• WHAT NEEDS TO BE DONE
Leaving the images aside, transcribe all the data below exactly.

---------- DATASET RECORDS

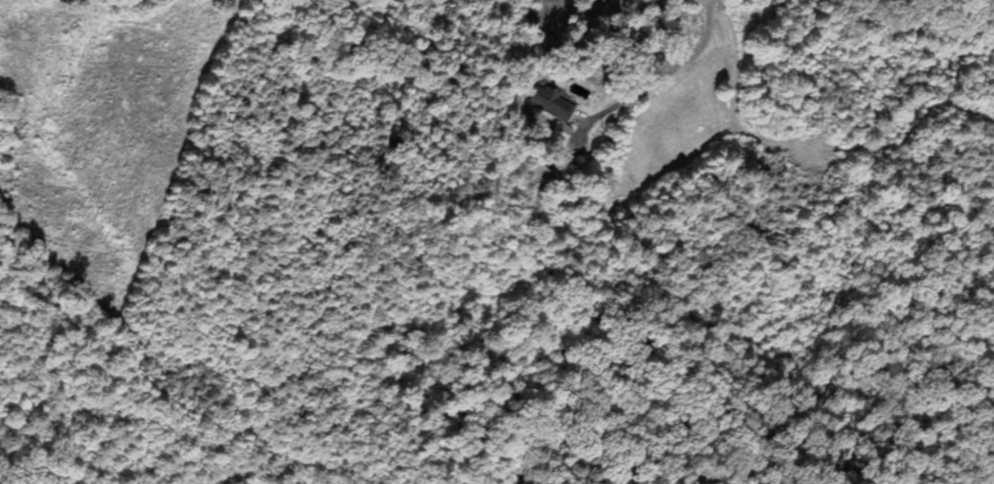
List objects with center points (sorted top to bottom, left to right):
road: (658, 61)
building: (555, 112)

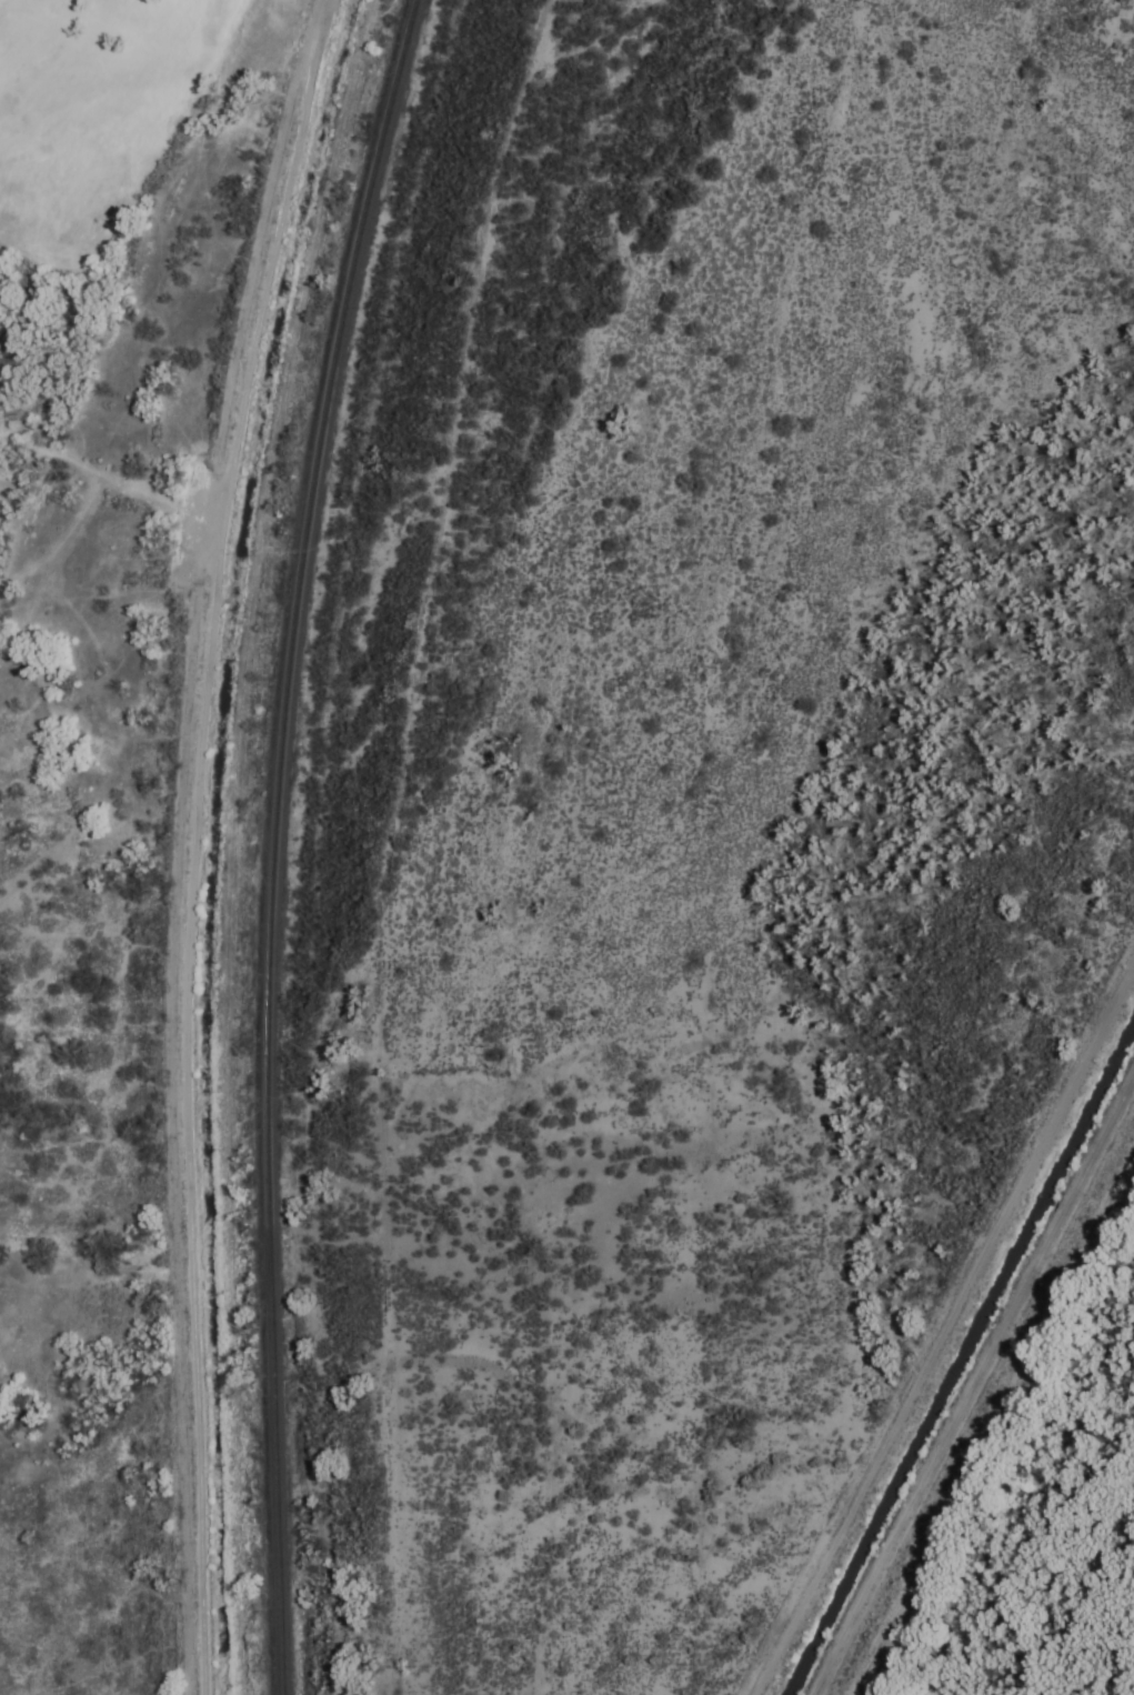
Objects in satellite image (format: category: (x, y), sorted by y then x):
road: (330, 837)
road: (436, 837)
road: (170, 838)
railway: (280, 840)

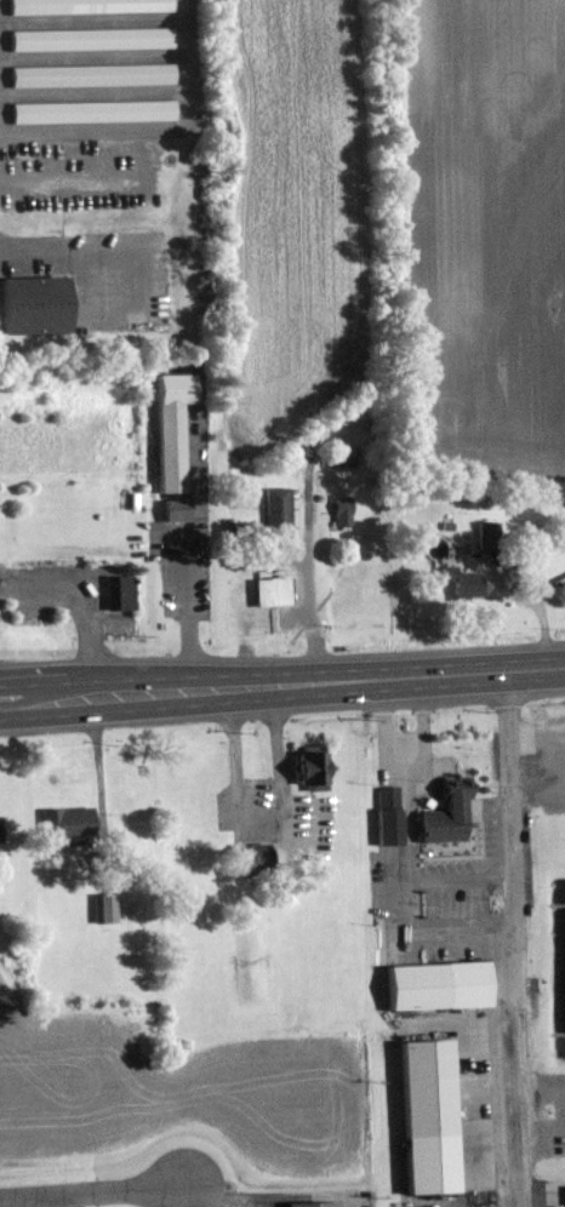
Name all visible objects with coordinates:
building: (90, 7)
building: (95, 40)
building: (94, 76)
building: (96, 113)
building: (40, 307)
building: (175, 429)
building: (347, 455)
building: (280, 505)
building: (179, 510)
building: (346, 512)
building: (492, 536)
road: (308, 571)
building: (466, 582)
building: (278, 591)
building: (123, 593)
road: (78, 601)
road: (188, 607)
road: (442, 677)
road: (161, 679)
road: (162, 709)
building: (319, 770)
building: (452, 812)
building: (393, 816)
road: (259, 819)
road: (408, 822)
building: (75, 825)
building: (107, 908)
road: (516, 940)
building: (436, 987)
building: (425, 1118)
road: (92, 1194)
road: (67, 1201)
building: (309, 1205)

--------------------

• SOLUTION TO THE PROBLEM
List objects with center points (sorted top to bottom, left to right):
road: (658, 61)
building: (555, 112)

Objects in satellite image (format: category: (x, y), sorted by y then x):
road: (330, 837)
road: (436, 837)
road: (170, 838)
railway: (280, 840)

Name all visible objects with coordinates:
building: (90, 7)
building: (95, 40)
building: (94, 76)
building: (96, 113)
building: (40, 307)
building: (175, 429)
building: (347, 455)
building: (280, 505)
building: (179, 510)
building: (346, 512)
building: (492, 536)
road: (308, 571)
building: (466, 582)
building: (278, 591)
building: (123, 593)
road: (78, 601)
road: (188, 607)
road: (442, 677)
road: (161, 679)
road: (162, 709)
building: (319, 770)
building: (452, 812)
building: (393, 816)
road: (259, 819)
road: (408, 822)
building: (75, 825)
building: (107, 908)
road: (516, 940)
building: (436, 987)
building: (425, 1118)
road: (92, 1194)
road: (67, 1201)
building: (309, 1205)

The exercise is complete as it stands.